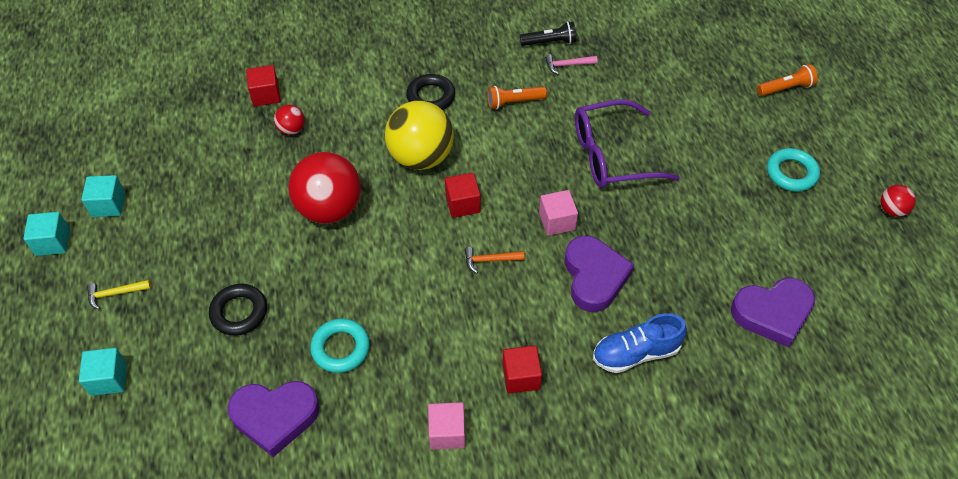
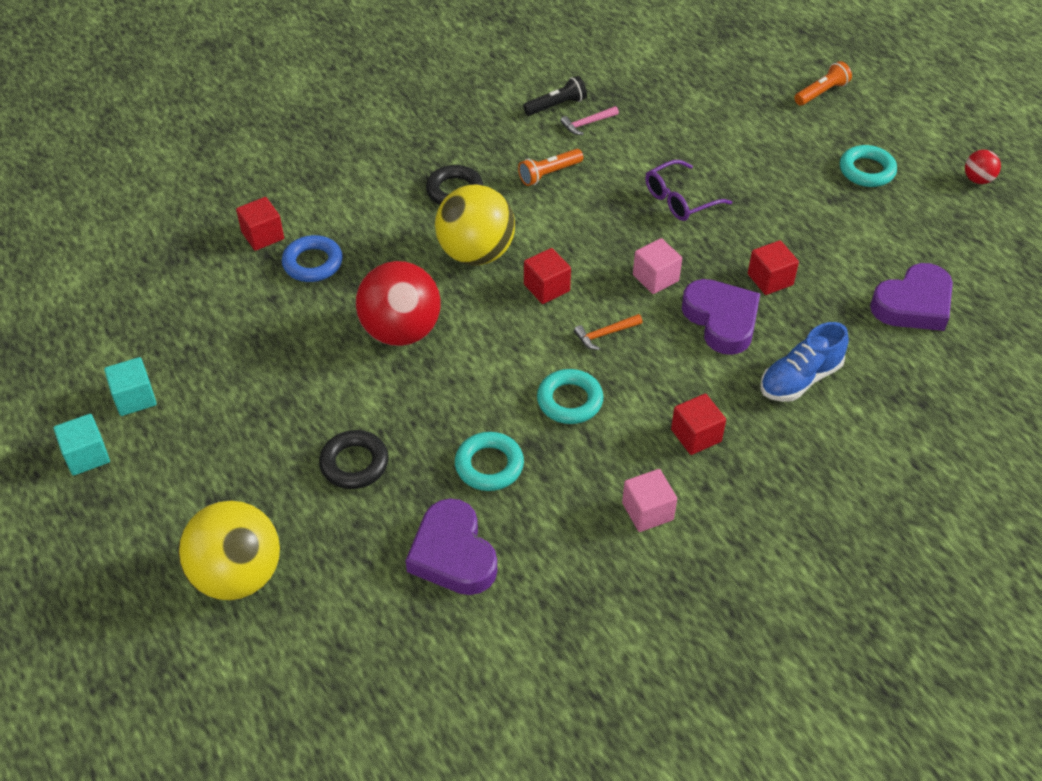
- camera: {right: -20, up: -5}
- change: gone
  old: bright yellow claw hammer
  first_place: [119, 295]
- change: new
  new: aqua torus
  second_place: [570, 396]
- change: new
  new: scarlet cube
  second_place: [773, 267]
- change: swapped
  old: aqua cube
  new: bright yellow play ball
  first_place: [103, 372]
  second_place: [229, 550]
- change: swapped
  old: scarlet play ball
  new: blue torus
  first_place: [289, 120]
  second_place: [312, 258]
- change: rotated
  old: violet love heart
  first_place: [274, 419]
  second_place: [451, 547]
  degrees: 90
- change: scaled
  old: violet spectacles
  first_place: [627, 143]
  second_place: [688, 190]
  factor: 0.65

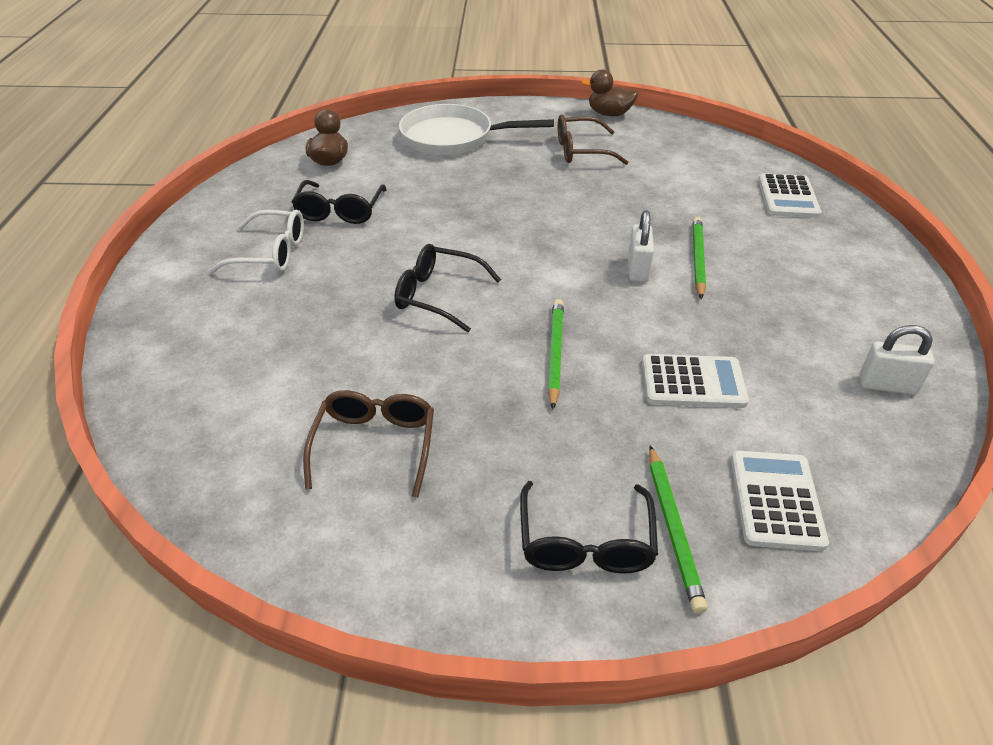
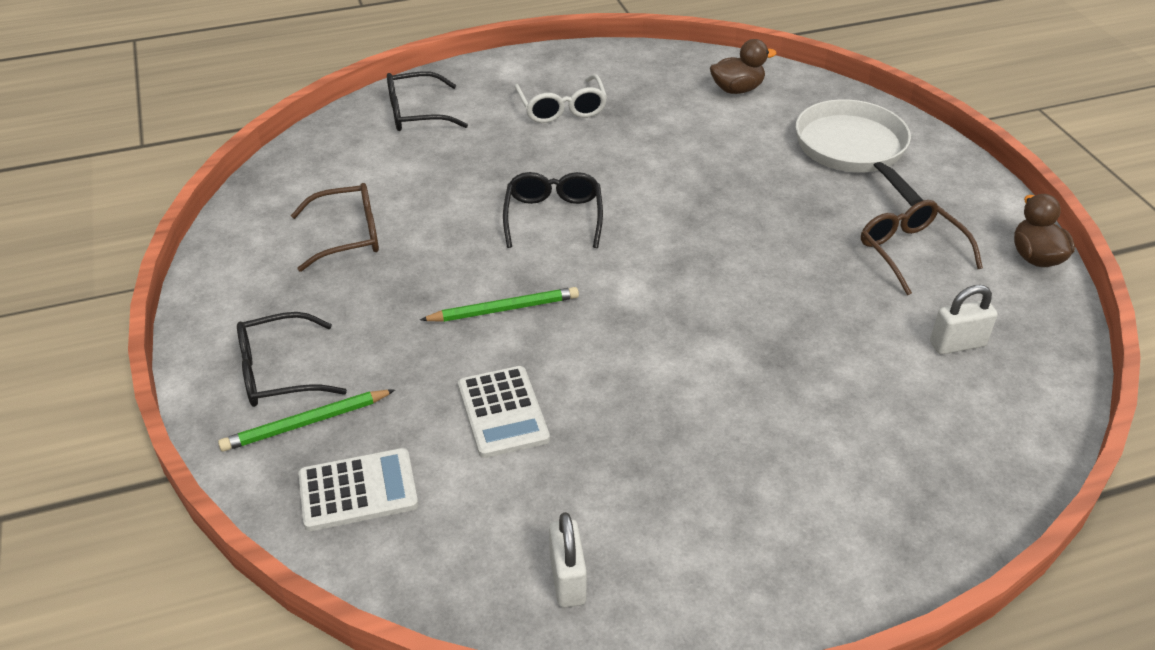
- camera: {right: 70, up: 0}
- change: gone
  old: leaf-green pencil
  first_place: [699, 258]
- change: gone
  old: pure white pocket calculator
  first_place: [789, 195]
- change: shifted
  old: ebony spectacles
  first_place: [339, 202]
  second_place: [427, 101]
- change: shifted
  old: pure white padlock
  first_place: [641, 246]
  second_place: [964, 319]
══════════════════════════════
- _Problem to work on_
Of the lines above, copy each that contains "ball".

- _Answer_
  new: bright yellow play ball
  old: scarlet play ball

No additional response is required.